# REQUIRED WORK
With the exception of the pictures, transcribe the entire listing exactly.

# RAW DATA

◆ ◆ ◆ ◆ ◆

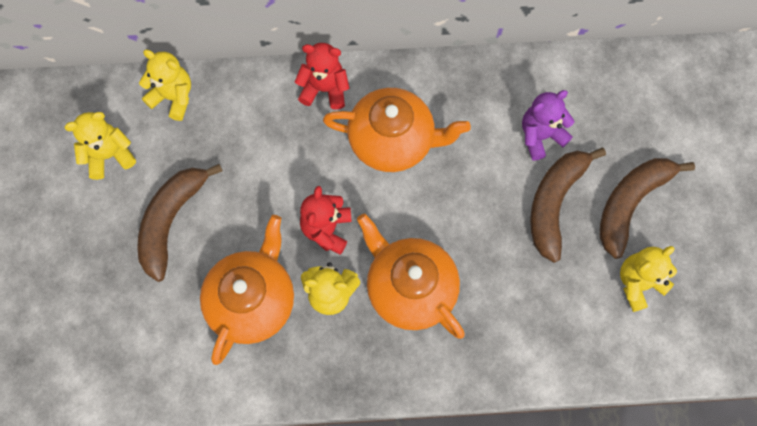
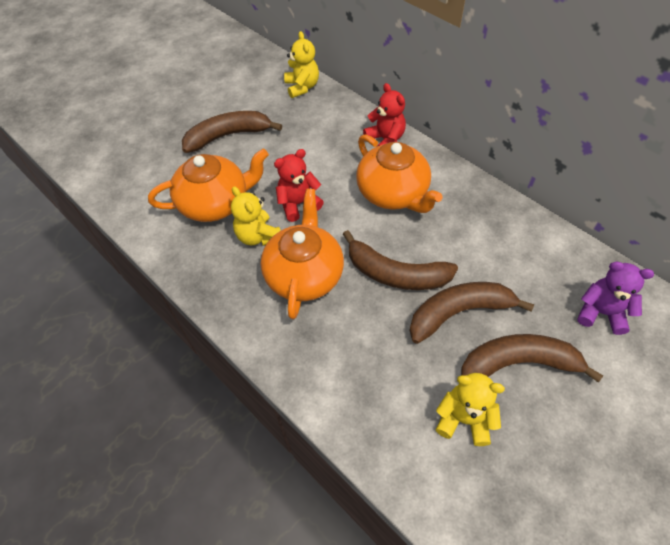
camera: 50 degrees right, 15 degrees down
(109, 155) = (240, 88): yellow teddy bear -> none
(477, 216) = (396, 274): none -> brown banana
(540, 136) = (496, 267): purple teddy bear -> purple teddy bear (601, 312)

◆ ◆ ◆ ◆ ◆

# ANSWER TO THIS TASK
camera: 50 degrees right, 15 degrees down
(109, 155) = (240, 88): yellow teddy bear -> none
(477, 216) = (396, 274): none -> brown banana
(540, 136) = (496, 267): purple teddy bear -> purple teddy bear (601, 312)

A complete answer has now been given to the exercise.